- Exercise description
Filter the entries down to the lines containing "river", and copy those lines.

(Entries supplied Opens)

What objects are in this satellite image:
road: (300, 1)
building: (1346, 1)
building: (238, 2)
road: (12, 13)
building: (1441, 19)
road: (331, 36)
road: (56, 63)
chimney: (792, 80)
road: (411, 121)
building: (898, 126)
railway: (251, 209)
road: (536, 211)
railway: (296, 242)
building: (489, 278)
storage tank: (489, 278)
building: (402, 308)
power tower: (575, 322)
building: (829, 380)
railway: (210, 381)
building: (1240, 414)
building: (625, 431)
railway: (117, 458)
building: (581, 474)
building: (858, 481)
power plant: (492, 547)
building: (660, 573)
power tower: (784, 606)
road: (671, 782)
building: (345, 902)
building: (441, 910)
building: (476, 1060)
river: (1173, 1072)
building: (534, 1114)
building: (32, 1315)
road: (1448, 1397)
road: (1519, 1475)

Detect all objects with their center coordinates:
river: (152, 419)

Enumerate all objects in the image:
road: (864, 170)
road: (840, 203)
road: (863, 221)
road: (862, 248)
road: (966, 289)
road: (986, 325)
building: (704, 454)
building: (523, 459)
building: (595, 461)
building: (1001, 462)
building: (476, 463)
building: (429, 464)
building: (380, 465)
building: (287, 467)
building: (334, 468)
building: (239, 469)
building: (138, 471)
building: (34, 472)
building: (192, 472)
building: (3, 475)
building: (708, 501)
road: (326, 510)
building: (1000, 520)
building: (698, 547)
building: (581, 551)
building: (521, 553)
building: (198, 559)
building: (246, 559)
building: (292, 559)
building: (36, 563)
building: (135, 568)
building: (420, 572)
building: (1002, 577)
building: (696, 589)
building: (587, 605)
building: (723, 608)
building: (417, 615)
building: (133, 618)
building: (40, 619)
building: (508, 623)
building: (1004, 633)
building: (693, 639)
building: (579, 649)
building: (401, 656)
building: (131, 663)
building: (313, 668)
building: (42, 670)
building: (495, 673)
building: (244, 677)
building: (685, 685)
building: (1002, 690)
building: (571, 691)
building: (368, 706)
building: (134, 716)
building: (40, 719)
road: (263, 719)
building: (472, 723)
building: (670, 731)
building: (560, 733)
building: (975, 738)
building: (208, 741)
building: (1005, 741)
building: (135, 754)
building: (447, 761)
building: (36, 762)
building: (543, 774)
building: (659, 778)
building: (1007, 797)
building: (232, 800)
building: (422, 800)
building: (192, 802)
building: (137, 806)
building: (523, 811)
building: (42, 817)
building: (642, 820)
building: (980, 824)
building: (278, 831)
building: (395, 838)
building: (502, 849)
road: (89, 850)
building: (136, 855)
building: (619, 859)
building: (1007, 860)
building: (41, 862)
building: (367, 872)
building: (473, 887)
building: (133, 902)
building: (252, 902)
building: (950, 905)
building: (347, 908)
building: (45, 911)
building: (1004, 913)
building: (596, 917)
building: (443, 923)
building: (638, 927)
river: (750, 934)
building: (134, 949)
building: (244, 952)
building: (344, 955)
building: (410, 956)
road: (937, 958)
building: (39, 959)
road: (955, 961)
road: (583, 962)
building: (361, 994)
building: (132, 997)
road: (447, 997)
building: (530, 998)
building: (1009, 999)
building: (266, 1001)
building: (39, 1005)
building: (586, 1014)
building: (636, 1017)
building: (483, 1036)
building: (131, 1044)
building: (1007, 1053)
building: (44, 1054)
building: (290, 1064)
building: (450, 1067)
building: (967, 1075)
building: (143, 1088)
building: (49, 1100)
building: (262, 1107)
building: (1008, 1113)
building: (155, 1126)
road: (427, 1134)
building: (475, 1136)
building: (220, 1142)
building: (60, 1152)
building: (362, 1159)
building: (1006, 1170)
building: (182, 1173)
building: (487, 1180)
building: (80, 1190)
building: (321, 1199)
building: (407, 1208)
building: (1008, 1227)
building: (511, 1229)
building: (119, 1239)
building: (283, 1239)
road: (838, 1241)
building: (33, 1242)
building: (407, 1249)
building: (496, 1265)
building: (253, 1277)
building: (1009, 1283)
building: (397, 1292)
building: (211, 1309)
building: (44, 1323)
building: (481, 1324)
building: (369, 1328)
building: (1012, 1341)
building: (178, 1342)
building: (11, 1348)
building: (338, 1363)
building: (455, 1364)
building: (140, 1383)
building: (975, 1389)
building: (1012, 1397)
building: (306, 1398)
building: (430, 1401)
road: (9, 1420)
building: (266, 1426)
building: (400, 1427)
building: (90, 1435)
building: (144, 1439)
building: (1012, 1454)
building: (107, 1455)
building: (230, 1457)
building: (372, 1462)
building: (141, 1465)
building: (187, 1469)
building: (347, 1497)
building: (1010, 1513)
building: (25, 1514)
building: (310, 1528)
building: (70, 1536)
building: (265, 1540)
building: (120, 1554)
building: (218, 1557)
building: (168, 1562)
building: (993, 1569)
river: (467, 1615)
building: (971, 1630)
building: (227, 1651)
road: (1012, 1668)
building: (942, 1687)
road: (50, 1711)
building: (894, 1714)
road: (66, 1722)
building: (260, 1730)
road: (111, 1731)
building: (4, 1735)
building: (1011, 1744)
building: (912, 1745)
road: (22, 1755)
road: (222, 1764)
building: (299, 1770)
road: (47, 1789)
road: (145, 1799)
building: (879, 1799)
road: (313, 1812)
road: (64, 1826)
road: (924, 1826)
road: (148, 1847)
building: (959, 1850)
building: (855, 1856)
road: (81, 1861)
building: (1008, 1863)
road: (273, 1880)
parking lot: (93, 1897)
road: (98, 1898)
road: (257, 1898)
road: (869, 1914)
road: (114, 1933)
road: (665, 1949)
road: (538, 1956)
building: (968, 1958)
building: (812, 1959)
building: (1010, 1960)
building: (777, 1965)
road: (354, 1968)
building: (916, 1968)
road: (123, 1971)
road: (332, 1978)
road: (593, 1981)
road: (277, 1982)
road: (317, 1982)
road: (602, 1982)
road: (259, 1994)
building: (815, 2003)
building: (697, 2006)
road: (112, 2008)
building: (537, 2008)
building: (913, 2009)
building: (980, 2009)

(Entries supplied Closes)

- Written reply
river: (1173, 1072)
river: (152, 419)
river: (750, 934)
river: (467, 1615)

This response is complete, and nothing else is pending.